WHAT YOU NEED TO DO
Start at the line with "purple boat: 4 -> 0" in the records below, stop at the line with "black watering can: 0 -> 2", and return every line in that span exactly, the two end lines included.

THE RECORDS
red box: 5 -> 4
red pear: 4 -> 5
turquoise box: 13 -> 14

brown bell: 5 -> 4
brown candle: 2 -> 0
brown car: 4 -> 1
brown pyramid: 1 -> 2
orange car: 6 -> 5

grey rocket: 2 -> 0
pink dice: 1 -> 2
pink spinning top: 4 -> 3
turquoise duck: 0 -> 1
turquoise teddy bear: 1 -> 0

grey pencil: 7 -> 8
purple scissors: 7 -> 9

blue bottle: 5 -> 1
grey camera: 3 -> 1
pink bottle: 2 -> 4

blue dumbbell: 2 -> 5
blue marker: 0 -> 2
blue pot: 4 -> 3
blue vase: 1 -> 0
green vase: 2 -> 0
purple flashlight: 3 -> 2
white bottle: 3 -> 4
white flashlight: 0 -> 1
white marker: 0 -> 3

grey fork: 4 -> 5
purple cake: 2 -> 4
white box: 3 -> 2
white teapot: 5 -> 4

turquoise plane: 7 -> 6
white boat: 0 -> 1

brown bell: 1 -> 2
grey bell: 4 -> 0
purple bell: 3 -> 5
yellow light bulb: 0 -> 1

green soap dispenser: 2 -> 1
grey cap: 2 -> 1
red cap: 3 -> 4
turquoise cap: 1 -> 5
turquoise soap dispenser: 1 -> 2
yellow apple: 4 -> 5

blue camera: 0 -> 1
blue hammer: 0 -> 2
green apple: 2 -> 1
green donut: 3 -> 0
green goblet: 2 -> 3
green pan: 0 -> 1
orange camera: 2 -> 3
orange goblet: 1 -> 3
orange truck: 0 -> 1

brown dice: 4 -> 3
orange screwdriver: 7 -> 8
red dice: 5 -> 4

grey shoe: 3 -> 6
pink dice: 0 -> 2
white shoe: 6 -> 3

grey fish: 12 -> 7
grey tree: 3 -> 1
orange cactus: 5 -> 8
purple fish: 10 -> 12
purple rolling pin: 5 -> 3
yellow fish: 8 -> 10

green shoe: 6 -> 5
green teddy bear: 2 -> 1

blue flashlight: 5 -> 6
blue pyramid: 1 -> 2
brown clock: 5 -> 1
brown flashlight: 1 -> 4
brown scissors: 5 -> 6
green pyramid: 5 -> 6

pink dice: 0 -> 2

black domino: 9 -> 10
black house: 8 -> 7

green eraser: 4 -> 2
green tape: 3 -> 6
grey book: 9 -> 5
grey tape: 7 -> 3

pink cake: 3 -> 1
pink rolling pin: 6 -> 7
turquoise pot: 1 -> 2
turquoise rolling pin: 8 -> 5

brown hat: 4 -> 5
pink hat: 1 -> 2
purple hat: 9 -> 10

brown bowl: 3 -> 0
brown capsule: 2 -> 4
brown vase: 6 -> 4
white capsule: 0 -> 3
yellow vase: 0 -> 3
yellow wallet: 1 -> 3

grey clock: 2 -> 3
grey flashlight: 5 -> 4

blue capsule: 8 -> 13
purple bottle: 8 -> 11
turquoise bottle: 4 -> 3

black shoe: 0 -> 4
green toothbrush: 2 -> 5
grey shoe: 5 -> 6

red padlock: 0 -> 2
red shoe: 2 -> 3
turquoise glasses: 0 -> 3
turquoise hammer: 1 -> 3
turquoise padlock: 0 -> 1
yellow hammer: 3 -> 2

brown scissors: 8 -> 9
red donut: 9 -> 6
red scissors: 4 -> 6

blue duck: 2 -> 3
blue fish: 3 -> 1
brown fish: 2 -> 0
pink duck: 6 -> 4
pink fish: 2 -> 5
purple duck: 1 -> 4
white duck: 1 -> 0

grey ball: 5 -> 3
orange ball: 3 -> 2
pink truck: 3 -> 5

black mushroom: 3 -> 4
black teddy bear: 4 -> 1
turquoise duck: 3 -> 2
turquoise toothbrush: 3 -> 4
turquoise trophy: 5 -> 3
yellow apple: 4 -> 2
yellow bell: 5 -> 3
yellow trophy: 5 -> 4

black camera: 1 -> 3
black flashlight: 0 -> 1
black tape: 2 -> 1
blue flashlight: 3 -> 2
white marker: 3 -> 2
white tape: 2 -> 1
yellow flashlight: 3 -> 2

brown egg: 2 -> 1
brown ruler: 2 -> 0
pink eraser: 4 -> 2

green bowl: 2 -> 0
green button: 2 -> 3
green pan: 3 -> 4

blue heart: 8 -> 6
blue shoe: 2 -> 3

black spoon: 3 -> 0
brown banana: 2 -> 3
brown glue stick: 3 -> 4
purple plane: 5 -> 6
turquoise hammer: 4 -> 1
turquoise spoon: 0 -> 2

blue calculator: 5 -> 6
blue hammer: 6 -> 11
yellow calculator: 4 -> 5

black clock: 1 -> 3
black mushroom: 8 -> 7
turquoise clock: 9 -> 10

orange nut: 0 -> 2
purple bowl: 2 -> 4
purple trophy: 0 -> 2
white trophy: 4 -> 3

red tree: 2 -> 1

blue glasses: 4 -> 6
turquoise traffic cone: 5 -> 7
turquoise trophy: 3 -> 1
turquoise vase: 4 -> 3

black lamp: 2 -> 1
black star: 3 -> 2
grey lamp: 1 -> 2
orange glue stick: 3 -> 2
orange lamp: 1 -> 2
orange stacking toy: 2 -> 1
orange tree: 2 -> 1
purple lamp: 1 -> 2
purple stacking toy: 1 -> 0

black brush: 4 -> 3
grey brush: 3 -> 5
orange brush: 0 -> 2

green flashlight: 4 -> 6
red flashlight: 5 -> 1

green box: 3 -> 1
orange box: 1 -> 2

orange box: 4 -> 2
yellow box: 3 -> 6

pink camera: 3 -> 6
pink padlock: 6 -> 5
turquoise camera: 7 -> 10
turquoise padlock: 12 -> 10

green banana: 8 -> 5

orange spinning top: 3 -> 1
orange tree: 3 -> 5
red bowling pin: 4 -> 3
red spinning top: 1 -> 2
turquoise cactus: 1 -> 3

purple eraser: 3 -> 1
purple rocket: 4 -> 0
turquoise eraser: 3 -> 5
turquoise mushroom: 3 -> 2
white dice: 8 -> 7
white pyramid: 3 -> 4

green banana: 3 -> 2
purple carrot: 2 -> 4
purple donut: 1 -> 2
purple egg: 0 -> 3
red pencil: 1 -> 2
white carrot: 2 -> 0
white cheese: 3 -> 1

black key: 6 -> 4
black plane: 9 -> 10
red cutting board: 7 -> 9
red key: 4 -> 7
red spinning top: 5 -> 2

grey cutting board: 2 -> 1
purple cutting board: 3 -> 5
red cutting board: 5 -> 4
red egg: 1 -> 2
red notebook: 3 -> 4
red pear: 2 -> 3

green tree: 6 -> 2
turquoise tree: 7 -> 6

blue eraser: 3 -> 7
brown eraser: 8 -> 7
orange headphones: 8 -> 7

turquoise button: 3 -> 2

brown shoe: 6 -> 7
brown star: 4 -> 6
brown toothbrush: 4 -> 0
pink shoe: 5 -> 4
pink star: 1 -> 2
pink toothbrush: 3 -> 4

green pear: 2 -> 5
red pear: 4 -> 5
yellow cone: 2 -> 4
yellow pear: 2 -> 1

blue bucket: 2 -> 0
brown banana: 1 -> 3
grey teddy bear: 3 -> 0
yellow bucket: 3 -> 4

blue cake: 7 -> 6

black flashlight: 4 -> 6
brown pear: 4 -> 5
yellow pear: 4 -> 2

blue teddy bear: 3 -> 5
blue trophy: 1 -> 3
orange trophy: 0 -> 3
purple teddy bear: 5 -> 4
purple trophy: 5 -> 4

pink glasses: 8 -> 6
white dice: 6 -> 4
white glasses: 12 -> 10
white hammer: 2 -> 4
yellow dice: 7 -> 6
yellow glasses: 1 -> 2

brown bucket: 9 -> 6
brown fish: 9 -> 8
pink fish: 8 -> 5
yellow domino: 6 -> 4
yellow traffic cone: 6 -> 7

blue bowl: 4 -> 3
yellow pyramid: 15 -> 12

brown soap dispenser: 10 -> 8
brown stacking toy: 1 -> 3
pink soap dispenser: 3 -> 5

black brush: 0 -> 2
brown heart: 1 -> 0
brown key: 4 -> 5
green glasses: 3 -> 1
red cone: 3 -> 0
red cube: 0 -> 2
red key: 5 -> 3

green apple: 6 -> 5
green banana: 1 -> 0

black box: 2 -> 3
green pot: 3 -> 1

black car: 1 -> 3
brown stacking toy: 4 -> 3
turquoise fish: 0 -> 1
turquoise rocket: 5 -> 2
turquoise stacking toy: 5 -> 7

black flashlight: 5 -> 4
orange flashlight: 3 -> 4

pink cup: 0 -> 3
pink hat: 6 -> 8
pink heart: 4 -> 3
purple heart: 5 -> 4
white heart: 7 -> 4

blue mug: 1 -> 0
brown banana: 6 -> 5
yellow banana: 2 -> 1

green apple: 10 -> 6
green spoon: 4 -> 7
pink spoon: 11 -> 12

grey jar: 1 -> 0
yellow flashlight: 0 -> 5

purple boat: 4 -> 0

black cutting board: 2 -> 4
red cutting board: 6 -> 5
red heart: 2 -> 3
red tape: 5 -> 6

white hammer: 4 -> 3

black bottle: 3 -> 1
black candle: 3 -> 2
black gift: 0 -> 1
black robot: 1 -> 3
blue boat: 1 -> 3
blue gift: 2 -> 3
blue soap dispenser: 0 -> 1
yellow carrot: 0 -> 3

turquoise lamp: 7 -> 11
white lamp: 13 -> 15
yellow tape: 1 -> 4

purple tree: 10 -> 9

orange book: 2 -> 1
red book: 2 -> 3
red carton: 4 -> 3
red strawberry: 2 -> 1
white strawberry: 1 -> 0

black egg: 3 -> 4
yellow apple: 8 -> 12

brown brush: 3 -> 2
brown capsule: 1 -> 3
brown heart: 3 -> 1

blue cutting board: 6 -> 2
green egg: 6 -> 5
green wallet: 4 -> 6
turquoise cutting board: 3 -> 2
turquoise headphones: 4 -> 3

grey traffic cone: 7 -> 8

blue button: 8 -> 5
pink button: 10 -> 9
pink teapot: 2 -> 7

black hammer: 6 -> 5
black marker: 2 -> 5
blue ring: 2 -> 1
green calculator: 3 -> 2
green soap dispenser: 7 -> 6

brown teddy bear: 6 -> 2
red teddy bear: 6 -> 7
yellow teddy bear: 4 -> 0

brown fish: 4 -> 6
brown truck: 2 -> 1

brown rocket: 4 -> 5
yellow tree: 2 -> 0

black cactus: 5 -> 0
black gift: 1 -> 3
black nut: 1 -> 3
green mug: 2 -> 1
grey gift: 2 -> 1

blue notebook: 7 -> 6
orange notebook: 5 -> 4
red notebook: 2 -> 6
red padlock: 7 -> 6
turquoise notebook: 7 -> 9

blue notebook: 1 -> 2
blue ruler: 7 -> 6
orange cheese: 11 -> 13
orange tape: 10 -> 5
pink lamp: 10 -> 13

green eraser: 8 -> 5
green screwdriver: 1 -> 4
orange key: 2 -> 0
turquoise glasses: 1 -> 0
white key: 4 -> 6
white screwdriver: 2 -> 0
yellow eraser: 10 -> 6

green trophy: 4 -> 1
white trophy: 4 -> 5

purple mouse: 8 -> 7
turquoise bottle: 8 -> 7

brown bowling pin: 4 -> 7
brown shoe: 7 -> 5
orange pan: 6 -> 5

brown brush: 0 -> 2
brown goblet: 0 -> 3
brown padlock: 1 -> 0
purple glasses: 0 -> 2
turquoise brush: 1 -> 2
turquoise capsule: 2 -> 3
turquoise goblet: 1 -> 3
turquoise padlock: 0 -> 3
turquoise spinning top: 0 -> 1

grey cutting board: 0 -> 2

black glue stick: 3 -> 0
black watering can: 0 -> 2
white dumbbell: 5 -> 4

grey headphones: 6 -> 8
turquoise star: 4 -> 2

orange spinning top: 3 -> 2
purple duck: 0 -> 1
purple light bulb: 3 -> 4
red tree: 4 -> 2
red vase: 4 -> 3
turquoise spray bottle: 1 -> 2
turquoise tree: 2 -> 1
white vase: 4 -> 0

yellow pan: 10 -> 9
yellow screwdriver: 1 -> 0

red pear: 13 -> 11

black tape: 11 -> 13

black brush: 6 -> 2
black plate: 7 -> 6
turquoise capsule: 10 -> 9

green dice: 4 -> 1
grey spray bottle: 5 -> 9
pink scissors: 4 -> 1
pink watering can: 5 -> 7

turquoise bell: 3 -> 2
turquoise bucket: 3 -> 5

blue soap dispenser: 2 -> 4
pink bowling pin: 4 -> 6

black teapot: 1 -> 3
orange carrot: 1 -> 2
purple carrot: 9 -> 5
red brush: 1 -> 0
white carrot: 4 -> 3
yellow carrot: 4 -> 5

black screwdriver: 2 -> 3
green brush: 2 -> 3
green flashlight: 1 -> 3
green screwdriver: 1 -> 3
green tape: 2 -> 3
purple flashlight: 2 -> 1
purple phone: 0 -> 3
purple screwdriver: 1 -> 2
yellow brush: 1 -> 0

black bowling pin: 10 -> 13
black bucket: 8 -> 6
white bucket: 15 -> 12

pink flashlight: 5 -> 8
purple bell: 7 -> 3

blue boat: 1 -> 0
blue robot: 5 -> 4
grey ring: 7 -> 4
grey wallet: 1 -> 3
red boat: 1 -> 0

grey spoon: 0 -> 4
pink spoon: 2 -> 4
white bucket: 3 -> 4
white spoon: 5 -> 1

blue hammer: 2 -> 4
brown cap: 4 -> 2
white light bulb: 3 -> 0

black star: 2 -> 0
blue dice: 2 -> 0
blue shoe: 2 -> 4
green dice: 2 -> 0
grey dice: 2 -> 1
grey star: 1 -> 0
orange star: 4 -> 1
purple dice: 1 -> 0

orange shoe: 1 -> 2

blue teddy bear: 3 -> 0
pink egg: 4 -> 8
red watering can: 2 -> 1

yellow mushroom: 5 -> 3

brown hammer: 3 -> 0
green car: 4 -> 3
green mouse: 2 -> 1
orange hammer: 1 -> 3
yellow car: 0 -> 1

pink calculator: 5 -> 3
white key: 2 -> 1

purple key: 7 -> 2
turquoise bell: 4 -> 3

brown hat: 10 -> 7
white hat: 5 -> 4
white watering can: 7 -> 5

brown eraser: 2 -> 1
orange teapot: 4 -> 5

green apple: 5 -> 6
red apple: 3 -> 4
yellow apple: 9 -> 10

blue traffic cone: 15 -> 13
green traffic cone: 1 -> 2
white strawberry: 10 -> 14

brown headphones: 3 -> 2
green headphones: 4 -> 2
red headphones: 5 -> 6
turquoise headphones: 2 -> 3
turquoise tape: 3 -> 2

EXERCISE ANSWER
purple boat: 4 -> 0

black cutting board: 2 -> 4
red cutting board: 6 -> 5
red heart: 2 -> 3
red tape: 5 -> 6

white hammer: 4 -> 3

black bottle: 3 -> 1
black candle: 3 -> 2
black gift: 0 -> 1
black robot: 1 -> 3
blue boat: 1 -> 3
blue gift: 2 -> 3
blue soap dispenser: 0 -> 1
yellow carrot: 0 -> 3

turquoise lamp: 7 -> 11
white lamp: 13 -> 15
yellow tape: 1 -> 4

purple tree: 10 -> 9

orange book: 2 -> 1
red book: 2 -> 3
red carton: 4 -> 3
red strawberry: 2 -> 1
white strawberry: 1 -> 0

black egg: 3 -> 4
yellow apple: 8 -> 12

brown brush: 3 -> 2
brown capsule: 1 -> 3
brown heart: 3 -> 1

blue cutting board: 6 -> 2
green egg: 6 -> 5
green wallet: 4 -> 6
turquoise cutting board: 3 -> 2
turquoise headphones: 4 -> 3

grey traffic cone: 7 -> 8

blue button: 8 -> 5
pink button: 10 -> 9
pink teapot: 2 -> 7

black hammer: 6 -> 5
black marker: 2 -> 5
blue ring: 2 -> 1
green calculator: 3 -> 2
green soap dispenser: 7 -> 6

brown teddy bear: 6 -> 2
red teddy bear: 6 -> 7
yellow teddy bear: 4 -> 0

brown fish: 4 -> 6
brown truck: 2 -> 1

brown rocket: 4 -> 5
yellow tree: 2 -> 0

black cactus: 5 -> 0
black gift: 1 -> 3
black nut: 1 -> 3
green mug: 2 -> 1
grey gift: 2 -> 1

blue notebook: 7 -> 6
orange notebook: 5 -> 4
red notebook: 2 -> 6
red padlock: 7 -> 6
turquoise notebook: 7 -> 9

blue notebook: 1 -> 2
blue ruler: 7 -> 6
orange cheese: 11 -> 13
orange tape: 10 -> 5
pink lamp: 10 -> 13

green eraser: 8 -> 5
green screwdriver: 1 -> 4
orange key: 2 -> 0
turquoise glasses: 1 -> 0
white key: 4 -> 6
white screwdriver: 2 -> 0
yellow eraser: 10 -> 6

green trophy: 4 -> 1
white trophy: 4 -> 5

purple mouse: 8 -> 7
turquoise bottle: 8 -> 7

brown bowling pin: 4 -> 7
brown shoe: 7 -> 5
orange pan: 6 -> 5

brown brush: 0 -> 2
brown goblet: 0 -> 3
brown padlock: 1 -> 0
purple glasses: 0 -> 2
turquoise brush: 1 -> 2
turquoise capsule: 2 -> 3
turquoise goblet: 1 -> 3
turquoise padlock: 0 -> 3
turquoise spinning top: 0 -> 1

grey cutting board: 0 -> 2

black glue stick: 3 -> 0
black watering can: 0 -> 2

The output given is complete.